WHAT THIS TASK INVOLVES. Leaving the images aside, transcribe all the data below exactly.
::: PROVIDED DATA :::
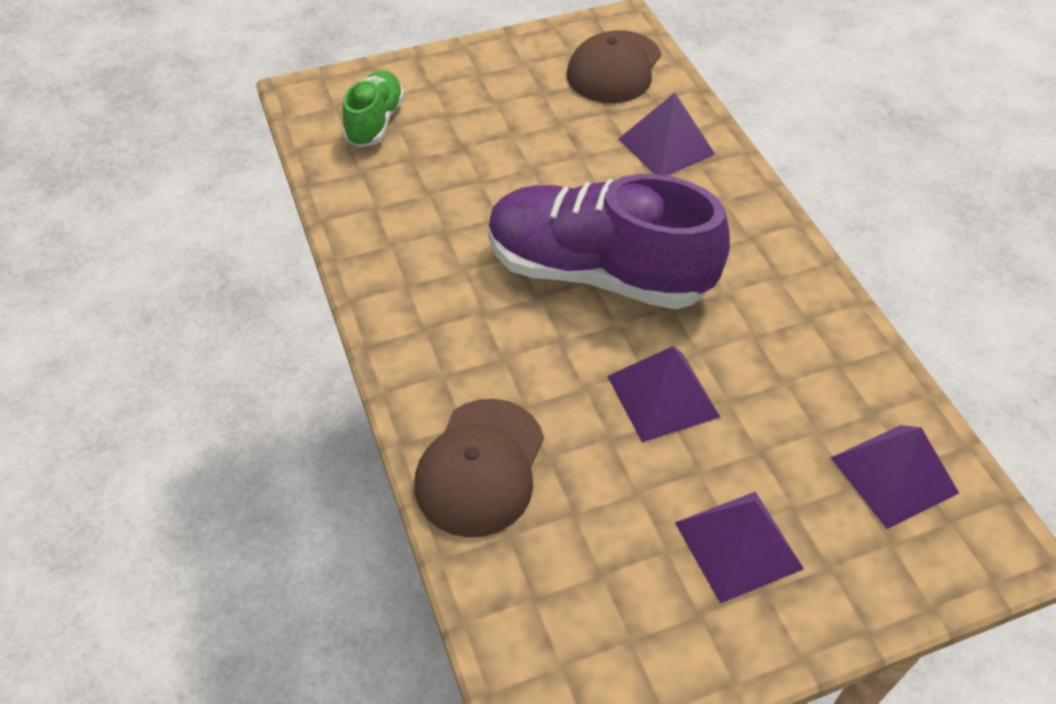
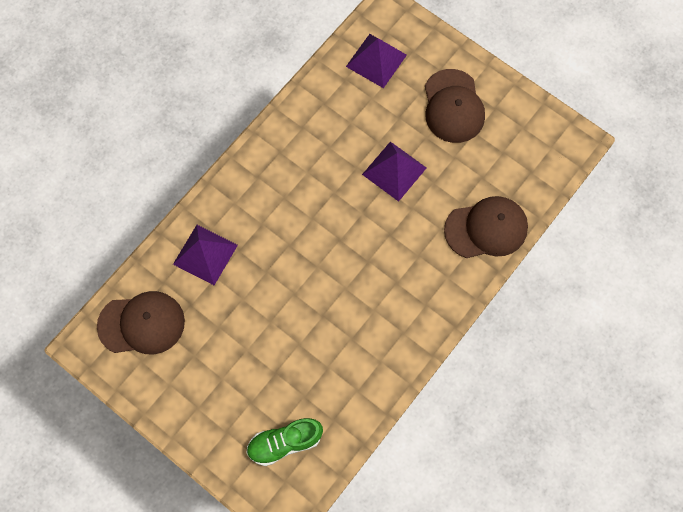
camera: 120 degrees left, 20 degrees up
(597, 272) = (332, 240): purple shoe -> none
(738, 545) = (453, 106): purple pyramid -> brown cap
:::
TASK RESULT.
camera: 120 degrees left, 20 degrees up
(597, 272) = (332, 240): purple shoe -> none
(738, 545) = (453, 106): purple pyramid -> brown cap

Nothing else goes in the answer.